[Task description]: Copy out all lines from the material that contain the string "down".

+ + + +

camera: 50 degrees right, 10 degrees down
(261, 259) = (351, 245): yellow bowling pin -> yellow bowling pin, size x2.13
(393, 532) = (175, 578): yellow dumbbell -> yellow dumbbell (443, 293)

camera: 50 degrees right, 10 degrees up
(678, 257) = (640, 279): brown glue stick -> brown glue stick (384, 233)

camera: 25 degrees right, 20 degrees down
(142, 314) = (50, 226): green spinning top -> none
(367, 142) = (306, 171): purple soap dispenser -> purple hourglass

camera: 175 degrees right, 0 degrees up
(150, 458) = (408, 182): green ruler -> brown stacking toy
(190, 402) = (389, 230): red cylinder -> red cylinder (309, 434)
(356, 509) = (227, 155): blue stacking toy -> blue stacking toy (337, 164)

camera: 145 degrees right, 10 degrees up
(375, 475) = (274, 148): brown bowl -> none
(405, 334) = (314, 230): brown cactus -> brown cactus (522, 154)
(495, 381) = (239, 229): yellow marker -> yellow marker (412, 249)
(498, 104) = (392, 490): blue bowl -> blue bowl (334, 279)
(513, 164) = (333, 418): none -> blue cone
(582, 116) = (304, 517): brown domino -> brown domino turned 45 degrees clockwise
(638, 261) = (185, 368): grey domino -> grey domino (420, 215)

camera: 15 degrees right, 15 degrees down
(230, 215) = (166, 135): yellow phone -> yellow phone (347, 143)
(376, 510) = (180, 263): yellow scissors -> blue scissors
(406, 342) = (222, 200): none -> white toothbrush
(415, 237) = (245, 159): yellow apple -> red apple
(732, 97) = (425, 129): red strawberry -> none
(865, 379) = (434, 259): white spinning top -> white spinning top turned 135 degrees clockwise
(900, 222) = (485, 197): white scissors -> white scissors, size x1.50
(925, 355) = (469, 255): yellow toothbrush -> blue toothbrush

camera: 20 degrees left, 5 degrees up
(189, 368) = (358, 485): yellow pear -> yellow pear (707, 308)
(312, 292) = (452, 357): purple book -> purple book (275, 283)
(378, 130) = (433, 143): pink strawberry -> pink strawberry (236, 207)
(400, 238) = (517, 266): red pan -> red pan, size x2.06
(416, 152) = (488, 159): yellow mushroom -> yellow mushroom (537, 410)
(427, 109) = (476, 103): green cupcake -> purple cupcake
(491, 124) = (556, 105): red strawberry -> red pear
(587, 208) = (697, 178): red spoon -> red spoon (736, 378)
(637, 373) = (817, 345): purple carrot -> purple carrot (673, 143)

+ + + +

[Answer section]:
camera: 50 degrees right, 10 degrees down
camera: 25 degrees right, 20 degrees down
camera: 15 degrees right, 15 degrees down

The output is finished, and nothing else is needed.